**EXERCISE PROMPT**
Return the records that follow unaltered. Omit every picture.
*** LISTED ENTRIES Section Begins ***
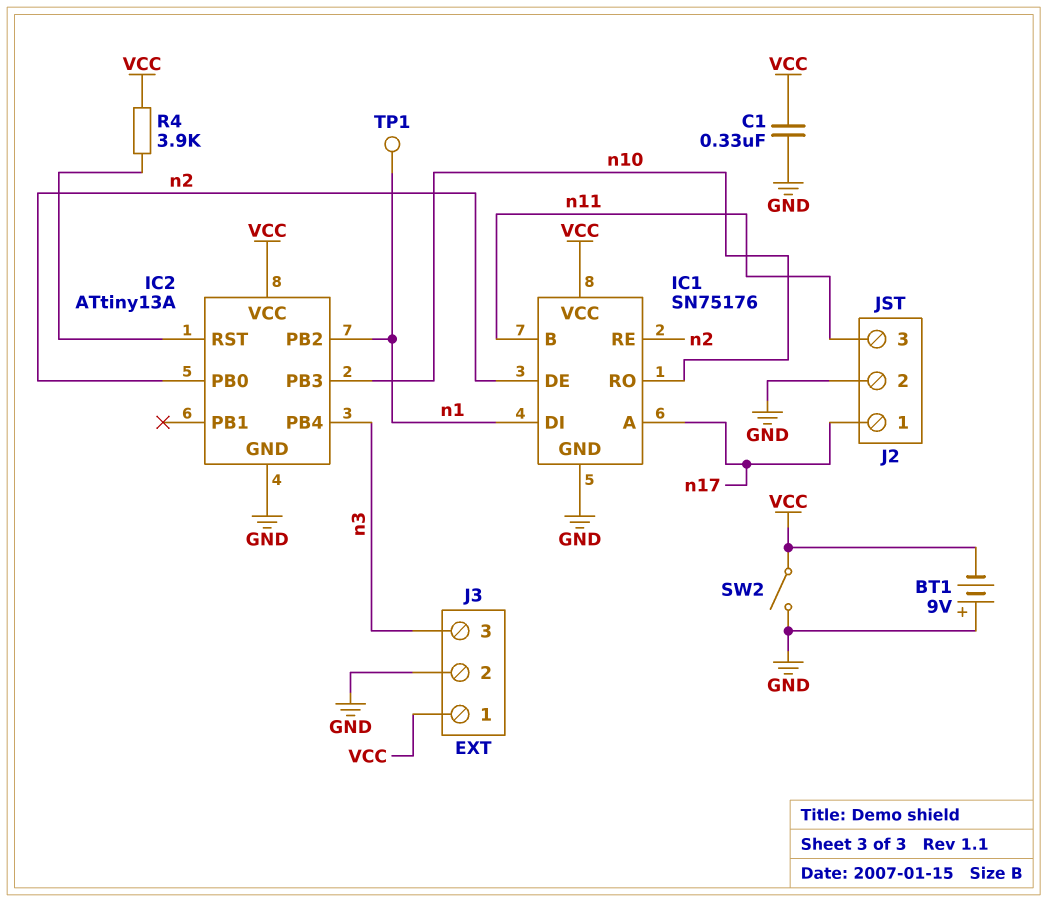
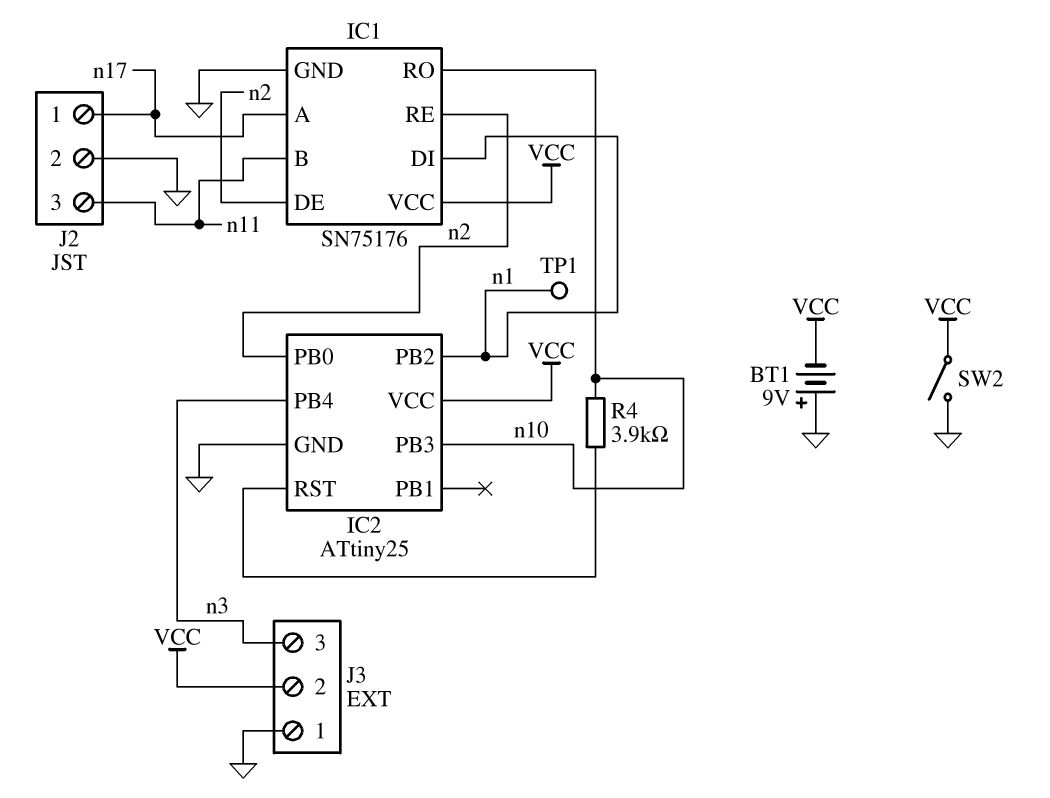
C1: 330nF (GND, VCC) -> none
IC2: ATtiny13A -> ATtiny25
J3 pin 1: VCC -> GND
J3 pin 2: GND -> VCC
R4: 3.9k (IC2/RST, VCC) -> 3.9k (IC2/RST, n10)

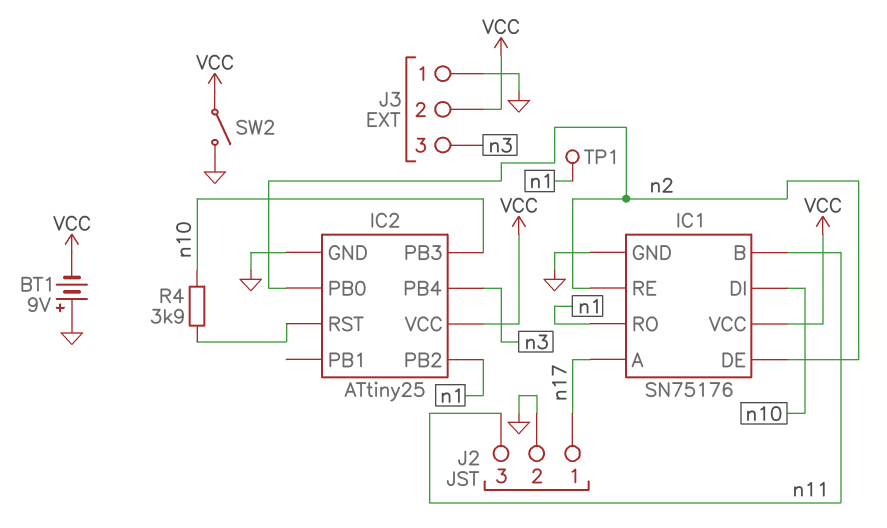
IC1 pin DI: n1 -> n10
IC1 pin RO: n10 -> n1

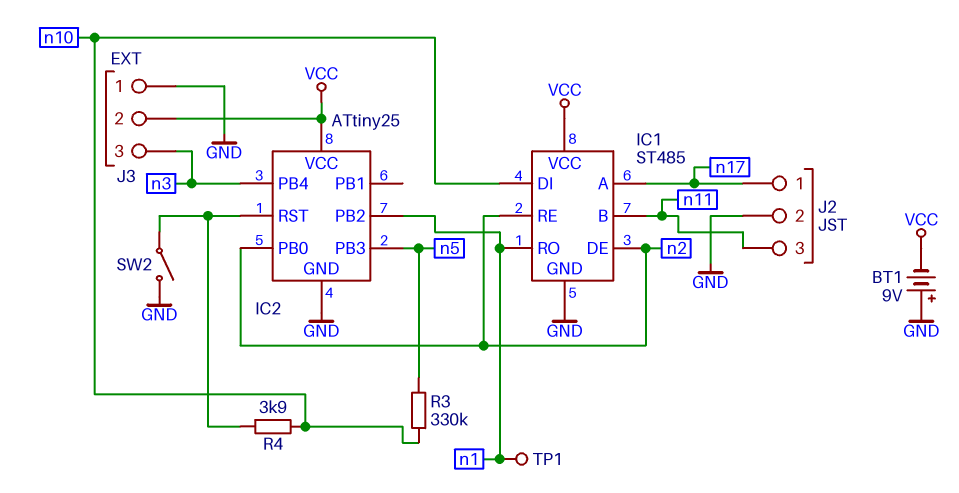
IC1: SN75176 -> ST485
IC2 pin PB3: n10 -> n5
R3: none -> 330k (n5, n10)
SW2: switch (GND, VCC) -> switch (GND, IC2/RST)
*** LISTED ENTRIES Section Ends ***
**RESULT**
C1: 330nF (GND, VCC) -> none
IC2: ATtiny13A -> ATtiny25
J3 pin 1: VCC -> GND
J3 pin 2: GND -> VCC
R4: 3.9k (IC2/RST, VCC) -> 3.9k (IC2/RST, n10)

IC1 pin DI: n1 -> n10
IC1 pin RO: n10 -> n1

IC1: SN75176 -> ST485
IC2 pin PB3: n10 -> n5
R3: none -> 330k (n5, n10)
SW2: switch (GND, VCC) -> switch (GND, IC2/RST)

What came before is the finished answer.